___ EXCERPTED RECORDS ___

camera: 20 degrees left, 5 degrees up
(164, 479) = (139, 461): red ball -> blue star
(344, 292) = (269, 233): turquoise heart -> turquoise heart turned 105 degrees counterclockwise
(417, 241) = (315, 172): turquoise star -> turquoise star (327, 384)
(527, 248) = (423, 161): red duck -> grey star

___
___ EXCERPTED RECORDS ___

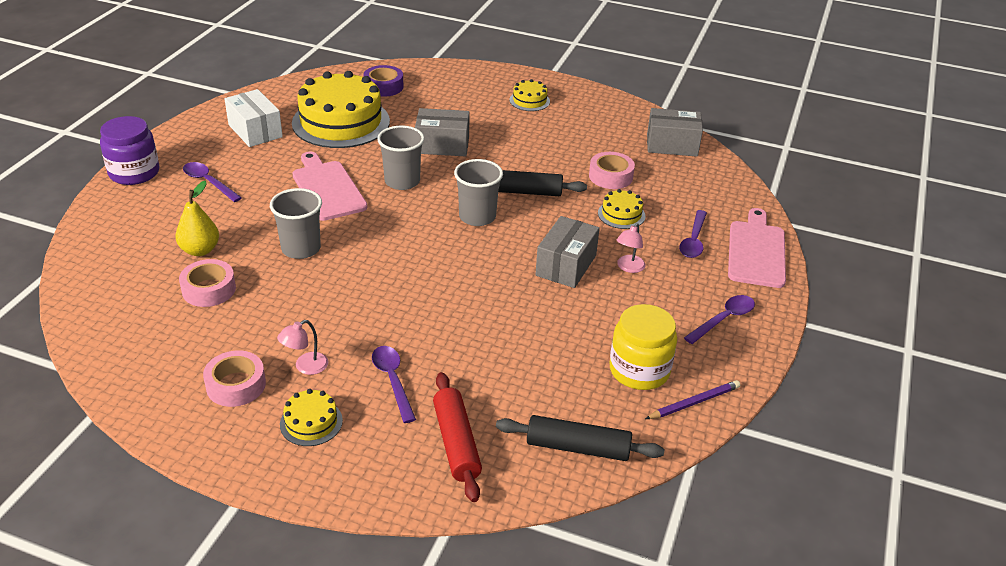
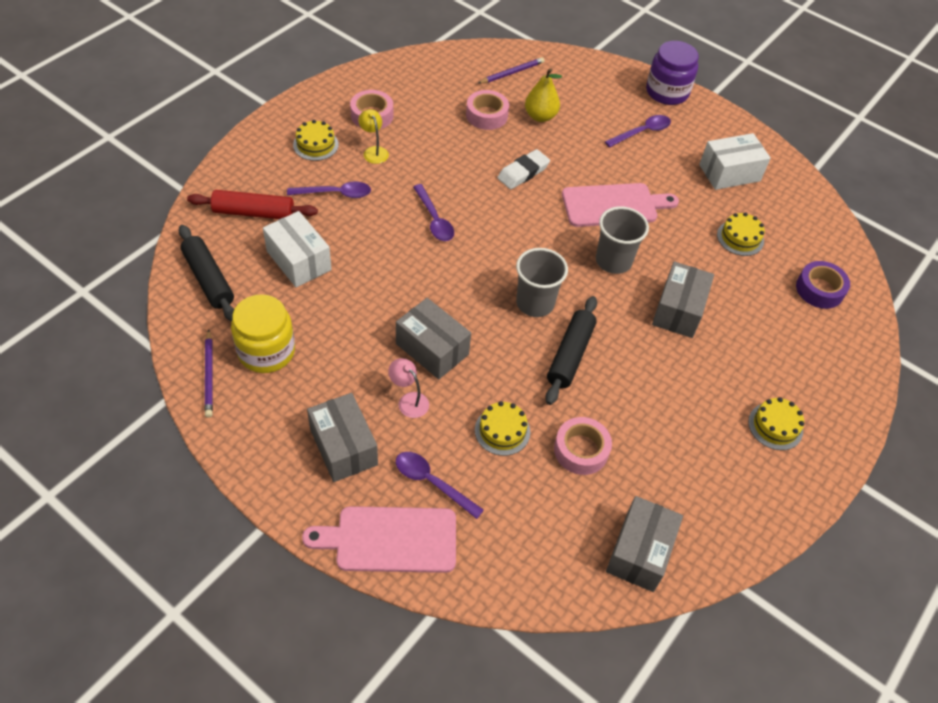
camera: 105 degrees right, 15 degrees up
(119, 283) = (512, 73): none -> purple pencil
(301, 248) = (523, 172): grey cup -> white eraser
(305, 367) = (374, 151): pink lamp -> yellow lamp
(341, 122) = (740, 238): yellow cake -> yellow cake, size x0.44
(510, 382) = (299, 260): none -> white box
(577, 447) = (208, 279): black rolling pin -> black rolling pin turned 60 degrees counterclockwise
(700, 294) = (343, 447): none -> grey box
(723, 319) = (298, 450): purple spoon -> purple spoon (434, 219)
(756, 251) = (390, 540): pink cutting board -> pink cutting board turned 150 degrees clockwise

___

- [DIRECTIONS]: From the records above, repeat exactly the lines from the one with "(305, 367) = (374, 151): pink" through the one with "(756, 251) = (390, 540): pink", both included.

- [RESULT]:
(305, 367) = (374, 151): pink lamp -> yellow lamp
(341, 122) = (740, 238): yellow cake -> yellow cake, size x0.44
(510, 382) = (299, 260): none -> white box
(577, 447) = (208, 279): black rolling pin -> black rolling pin turned 60 degrees counterclockwise
(700, 294) = (343, 447): none -> grey box
(723, 319) = (298, 450): purple spoon -> purple spoon (434, 219)
(756, 251) = (390, 540): pink cutting board -> pink cutting board turned 150 degrees clockwise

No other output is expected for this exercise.